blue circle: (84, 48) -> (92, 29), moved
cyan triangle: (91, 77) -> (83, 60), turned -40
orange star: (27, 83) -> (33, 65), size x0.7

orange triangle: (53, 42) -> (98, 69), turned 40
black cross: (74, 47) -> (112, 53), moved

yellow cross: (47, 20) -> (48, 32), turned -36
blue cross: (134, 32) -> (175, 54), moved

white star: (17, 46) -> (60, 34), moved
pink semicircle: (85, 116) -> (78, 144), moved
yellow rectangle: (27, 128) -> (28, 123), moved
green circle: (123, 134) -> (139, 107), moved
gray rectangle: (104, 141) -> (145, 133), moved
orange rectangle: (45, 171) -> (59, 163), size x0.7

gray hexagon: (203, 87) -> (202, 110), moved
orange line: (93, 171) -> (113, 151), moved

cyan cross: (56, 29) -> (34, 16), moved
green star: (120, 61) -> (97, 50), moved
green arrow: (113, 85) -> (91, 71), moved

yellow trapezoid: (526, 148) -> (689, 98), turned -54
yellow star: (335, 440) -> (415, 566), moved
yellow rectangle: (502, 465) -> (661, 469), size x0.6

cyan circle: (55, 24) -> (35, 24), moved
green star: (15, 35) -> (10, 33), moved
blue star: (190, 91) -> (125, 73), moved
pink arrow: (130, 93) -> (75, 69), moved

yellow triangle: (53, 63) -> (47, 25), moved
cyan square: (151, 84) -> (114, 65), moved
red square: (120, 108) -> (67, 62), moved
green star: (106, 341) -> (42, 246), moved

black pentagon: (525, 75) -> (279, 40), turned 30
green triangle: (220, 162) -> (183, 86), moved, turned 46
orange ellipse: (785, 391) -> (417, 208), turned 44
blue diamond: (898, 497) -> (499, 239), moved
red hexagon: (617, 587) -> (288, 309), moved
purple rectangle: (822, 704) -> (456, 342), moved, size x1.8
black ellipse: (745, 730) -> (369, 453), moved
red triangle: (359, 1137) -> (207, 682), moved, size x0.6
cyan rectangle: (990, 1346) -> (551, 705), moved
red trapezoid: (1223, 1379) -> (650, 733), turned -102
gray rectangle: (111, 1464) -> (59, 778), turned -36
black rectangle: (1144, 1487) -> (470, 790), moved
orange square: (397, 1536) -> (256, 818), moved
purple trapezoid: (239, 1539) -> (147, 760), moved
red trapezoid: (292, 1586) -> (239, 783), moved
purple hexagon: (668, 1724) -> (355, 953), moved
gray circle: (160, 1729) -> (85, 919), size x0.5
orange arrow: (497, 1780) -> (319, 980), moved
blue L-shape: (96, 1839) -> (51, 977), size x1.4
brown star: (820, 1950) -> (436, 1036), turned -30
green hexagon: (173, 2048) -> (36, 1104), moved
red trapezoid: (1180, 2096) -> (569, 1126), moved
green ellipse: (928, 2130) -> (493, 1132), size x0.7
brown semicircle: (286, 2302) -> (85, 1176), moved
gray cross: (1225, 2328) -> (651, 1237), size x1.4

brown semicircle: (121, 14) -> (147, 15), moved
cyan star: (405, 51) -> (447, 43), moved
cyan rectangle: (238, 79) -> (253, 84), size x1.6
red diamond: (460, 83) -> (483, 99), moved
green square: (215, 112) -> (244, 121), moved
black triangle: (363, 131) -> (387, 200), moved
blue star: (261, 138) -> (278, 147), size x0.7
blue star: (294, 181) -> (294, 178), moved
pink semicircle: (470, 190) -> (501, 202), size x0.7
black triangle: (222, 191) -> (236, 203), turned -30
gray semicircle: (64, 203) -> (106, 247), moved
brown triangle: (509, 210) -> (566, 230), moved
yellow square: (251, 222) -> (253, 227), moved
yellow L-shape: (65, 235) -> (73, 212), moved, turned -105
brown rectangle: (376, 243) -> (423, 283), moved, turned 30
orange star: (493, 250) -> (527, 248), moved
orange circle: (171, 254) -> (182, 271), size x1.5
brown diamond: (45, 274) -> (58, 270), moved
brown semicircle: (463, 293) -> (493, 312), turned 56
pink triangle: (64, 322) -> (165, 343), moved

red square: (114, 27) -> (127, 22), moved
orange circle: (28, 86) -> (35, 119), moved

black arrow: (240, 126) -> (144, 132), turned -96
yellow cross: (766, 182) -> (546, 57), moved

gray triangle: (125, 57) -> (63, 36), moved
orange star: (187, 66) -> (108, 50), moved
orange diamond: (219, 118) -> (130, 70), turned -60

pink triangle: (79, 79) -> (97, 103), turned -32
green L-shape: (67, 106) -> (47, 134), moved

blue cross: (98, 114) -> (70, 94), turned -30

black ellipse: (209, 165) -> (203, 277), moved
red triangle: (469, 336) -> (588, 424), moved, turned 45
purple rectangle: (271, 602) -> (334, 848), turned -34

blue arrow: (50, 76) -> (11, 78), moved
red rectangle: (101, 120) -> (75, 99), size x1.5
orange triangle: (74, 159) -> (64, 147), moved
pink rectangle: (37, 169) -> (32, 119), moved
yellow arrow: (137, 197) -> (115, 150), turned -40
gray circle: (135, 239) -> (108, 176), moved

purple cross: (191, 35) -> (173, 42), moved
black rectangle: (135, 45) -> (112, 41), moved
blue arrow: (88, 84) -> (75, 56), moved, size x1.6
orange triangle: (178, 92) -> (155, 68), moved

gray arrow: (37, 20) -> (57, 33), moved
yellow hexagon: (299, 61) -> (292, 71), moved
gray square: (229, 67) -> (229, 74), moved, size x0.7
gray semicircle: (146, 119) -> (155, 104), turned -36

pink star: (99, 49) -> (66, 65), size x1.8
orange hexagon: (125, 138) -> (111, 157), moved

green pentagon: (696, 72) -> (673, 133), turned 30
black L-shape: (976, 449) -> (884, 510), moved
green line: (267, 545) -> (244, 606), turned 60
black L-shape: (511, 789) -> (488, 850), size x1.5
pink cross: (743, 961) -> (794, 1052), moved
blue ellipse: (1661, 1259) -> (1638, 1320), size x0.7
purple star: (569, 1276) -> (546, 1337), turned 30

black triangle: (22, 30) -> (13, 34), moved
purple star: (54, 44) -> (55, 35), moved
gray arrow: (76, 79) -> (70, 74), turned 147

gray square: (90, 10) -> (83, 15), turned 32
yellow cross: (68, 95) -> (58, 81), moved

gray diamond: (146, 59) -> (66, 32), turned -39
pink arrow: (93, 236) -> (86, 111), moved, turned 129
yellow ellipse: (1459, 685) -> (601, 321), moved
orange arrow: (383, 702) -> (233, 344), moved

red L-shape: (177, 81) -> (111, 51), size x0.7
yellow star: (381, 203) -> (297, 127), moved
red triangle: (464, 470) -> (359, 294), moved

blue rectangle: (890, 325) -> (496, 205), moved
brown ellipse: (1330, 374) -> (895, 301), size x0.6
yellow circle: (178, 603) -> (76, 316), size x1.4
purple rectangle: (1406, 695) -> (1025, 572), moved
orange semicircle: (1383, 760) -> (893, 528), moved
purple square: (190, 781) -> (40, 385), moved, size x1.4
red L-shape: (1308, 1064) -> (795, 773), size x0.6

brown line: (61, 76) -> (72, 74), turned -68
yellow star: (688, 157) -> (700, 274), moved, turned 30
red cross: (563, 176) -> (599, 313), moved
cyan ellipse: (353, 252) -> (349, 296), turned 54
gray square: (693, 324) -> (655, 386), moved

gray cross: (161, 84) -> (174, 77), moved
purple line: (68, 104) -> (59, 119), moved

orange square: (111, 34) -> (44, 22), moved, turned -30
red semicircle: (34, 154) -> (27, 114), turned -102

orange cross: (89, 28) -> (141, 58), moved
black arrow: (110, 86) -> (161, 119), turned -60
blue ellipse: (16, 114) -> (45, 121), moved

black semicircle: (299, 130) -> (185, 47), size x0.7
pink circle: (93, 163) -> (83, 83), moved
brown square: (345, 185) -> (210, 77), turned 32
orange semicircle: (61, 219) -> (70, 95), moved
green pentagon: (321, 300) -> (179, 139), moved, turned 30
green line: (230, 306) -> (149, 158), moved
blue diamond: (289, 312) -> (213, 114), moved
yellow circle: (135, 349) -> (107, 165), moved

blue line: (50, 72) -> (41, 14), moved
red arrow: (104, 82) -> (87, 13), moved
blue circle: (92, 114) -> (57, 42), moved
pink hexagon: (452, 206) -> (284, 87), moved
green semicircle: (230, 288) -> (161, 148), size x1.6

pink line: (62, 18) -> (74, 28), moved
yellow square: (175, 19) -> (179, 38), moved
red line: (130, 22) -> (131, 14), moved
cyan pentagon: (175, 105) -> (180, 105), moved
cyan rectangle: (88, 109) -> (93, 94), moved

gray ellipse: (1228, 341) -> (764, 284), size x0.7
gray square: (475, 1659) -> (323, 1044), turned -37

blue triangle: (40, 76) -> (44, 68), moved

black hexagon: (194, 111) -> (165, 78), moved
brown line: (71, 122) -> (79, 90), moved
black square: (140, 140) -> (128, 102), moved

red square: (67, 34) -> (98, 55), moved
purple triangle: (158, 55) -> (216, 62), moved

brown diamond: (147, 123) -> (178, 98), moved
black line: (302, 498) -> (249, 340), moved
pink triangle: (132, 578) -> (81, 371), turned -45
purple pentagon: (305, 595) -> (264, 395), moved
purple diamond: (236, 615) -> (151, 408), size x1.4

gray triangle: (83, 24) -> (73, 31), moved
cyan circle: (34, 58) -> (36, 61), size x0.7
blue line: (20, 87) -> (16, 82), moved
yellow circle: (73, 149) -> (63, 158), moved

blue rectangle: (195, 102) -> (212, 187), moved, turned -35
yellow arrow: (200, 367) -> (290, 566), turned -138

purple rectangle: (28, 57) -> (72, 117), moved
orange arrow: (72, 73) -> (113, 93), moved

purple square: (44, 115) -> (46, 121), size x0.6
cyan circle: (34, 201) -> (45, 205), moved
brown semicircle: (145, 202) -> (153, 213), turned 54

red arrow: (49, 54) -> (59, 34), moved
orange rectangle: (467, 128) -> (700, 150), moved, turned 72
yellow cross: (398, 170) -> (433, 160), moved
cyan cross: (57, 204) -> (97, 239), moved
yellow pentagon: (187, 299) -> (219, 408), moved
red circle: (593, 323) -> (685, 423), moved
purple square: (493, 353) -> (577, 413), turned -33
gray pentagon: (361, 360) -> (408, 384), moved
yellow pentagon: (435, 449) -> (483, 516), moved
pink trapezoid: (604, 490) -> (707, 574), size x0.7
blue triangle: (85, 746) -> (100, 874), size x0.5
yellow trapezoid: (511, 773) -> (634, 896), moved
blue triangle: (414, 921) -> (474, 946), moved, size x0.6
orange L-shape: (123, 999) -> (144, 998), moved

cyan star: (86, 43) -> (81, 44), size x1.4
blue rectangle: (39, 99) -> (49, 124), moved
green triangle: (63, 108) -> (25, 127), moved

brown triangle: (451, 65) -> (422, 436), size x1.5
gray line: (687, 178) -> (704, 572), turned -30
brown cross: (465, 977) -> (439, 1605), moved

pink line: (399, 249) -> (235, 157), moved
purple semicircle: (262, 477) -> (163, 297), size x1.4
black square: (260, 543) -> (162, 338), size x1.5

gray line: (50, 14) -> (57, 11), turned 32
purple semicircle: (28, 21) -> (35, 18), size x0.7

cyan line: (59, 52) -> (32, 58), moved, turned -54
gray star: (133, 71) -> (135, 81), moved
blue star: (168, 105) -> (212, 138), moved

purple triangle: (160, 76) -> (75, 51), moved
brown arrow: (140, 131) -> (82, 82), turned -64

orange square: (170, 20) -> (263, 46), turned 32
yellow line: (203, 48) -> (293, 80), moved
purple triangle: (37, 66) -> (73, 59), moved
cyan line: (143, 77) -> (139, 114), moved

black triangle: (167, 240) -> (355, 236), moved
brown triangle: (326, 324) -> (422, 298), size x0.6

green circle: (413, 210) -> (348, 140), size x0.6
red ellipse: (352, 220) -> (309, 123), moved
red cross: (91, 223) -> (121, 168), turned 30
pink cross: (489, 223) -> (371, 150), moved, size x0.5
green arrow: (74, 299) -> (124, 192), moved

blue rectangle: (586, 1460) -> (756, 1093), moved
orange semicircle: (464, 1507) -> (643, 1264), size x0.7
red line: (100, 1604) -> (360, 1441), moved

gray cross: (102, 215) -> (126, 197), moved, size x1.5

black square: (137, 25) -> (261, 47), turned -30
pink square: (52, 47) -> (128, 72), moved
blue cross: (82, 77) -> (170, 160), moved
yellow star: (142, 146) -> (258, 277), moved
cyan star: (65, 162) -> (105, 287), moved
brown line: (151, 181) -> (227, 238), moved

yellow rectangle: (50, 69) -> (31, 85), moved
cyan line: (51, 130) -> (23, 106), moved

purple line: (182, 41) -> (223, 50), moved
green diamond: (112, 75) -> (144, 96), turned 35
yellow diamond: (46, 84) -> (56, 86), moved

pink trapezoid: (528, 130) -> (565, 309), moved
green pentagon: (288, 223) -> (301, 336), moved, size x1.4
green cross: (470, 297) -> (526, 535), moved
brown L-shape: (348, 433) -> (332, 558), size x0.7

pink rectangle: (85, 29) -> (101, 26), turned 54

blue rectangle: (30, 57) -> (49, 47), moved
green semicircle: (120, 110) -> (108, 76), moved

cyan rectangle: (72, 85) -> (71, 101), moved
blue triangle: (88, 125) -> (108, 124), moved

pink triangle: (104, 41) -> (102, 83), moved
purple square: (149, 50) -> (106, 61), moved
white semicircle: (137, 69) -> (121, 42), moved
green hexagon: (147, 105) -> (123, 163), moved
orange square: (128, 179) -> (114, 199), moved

### [TASK DESCRIPTION]
Give back precisely the lines above that start at the line containing "purple semicircle: (28, 21)" and end at the line containing "brown L-shape: (348, 433)", inclusive. No other lines belong in the output.

### [EXERCISE RESULT]
purple semicircle: (28, 21) -> (35, 18), size x0.7

cyan line: (59, 52) -> (32, 58), moved, turned -54
gray star: (133, 71) -> (135, 81), moved
blue star: (168, 105) -> (212, 138), moved

purple triangle: (160, 76) -> (75, 51), moved
brown arrow: (140, 131) -> (82, 82), turned -64

orange square: (170, 20) -> (263, 46), turned 32
yellow line: (203, 48) -> (293, 80), moved
purple triangle: (37, 66) -> (73, 59), moved
cyan line: (143, 77) -> (139, 114), moved

black triangle: (167, 240) -> (355, 236), moved
brown triangle: (326, 324) -> (422, 298), size x0.6

green circle: (413, 210) -> (348, 140), size x0.6
red ellipse: (352, 220) -> (309, 123), moved
red cross: (91, 223) -> (121, 168), turned 30
pink cross: (489, 223) -> (371, 150), moved, size x0.5
green arrow: (74, 299) -> (124, 192), moved

blue rectangle: (586, 1460) -> (756, 1093), moved
orange semicircle: (464, 1507) -> (643, 1264), size x0.7
red line: (100, 1604) -> (360, 1441), moved

gray cross: (102, 215) -> (126, 197), moved, size x1.5

black square: (137, 25) -> (261, 47), turned -30
pink square: (52, 47) -> (128, 72), moved
blue cross: (82, 77) -> (170, 160), moved
yellow star: (142, 146) -> (258, 277), moved
cyan star: (65, 162) -> (105, 287), moved
brown line: (151, 181) -> (227, 238), moved

yellow rectangle: (50, 69) -> (31, 85), moved
cyan line: (51, 130) -> (23, 106), moved

purple line: (182, 41) -> (223, 50), moved
green diamond: (112, 75) -> (144, 96), turned 35
yellow diamond: (46, 84) -> (56, 86), moved

pink trapezoid: (528, 130) -> (565, 309), moved
green pentagon: (288, 223) -> (301, 336), moved, size x1.4
green cross: (470, 297) -> (526, 535), moved
brown L-shape: (348, 433) -> (332, 558), size x0.7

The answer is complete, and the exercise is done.